## [About this exercise]
Every record gets copied exactly, and no picture goes with it.

** Opening The data block **

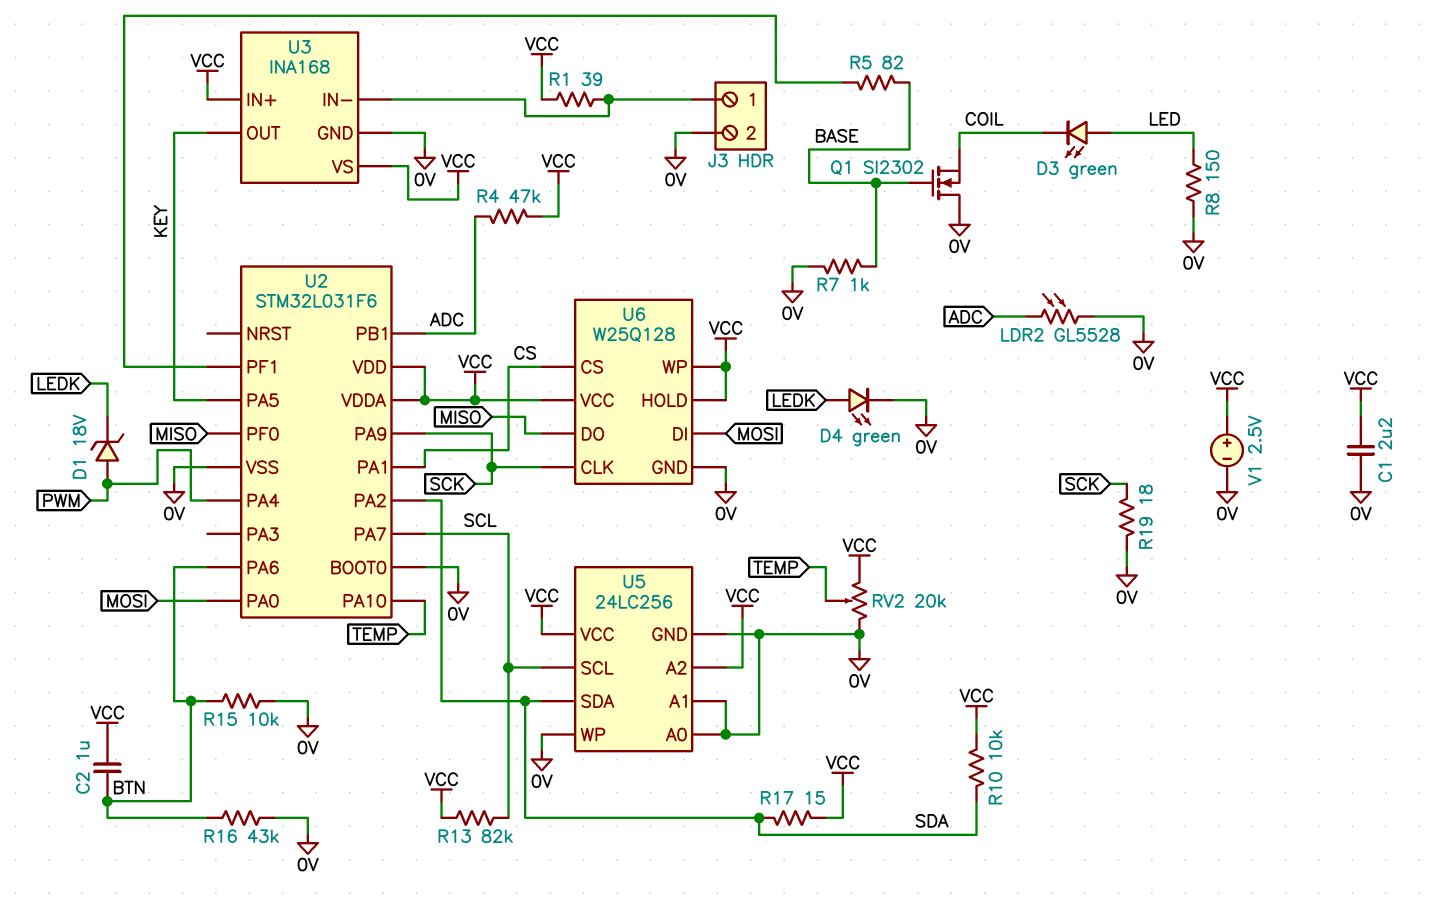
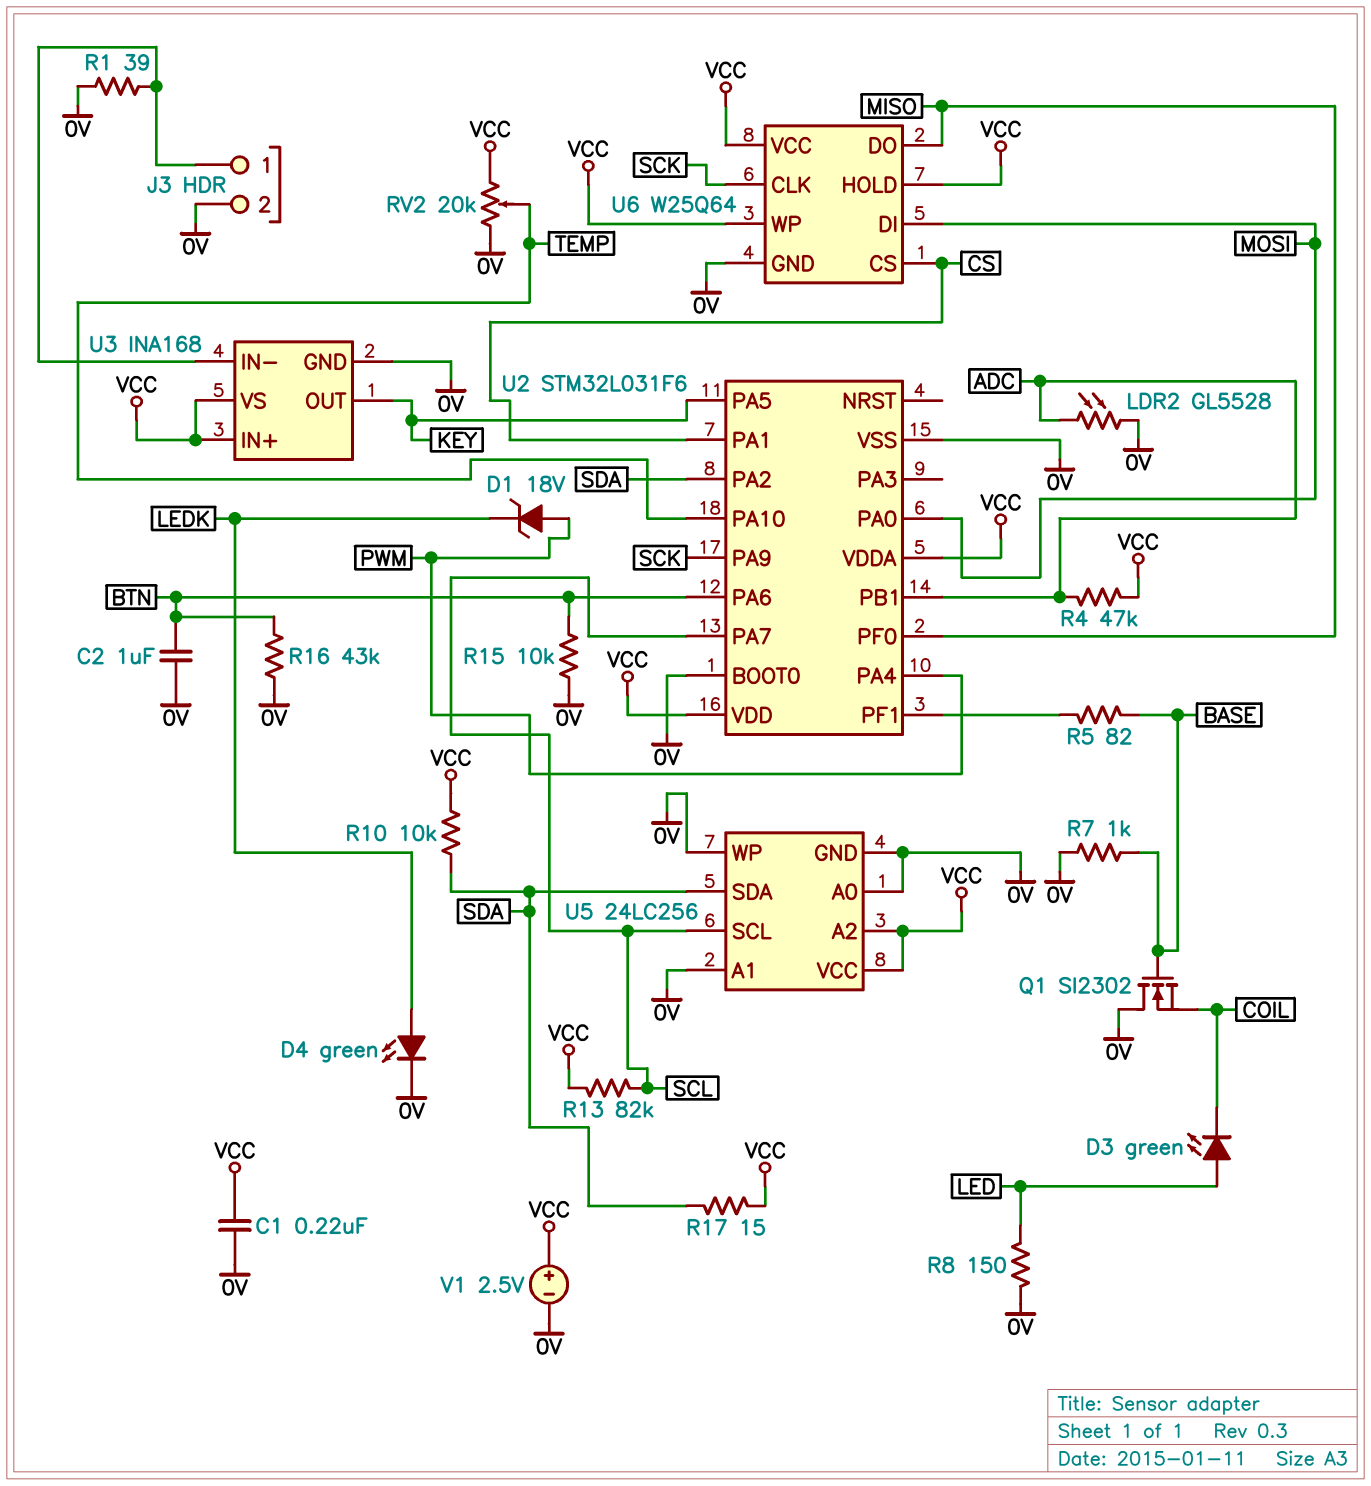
C1: 2.2uF (0V, VCC) -> 220nF (0V, VCC)
C2: 1uF (BTN, VCC) -> 1uF (0V, BTN)
R1: 39 (J3/1, VCC) -> 39 (0V, J3/1)
R19: 18 (0V, SCK) -> none
U6: W25Q128 -> W25Q64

** Closing The data block **

## [Exercise answer]
C1: 2.2uF (0V, VCC) -> 220nF (0V, VCC)
C2: 1uF (BTN, VCC) -> 1uF (0V, BTN)
R1: 39 (J3/1, VCC) -> 39 (0V, J3/1)
R19: 18 (0V, SCK) -> none
U6: W25Q128 -> W25Q64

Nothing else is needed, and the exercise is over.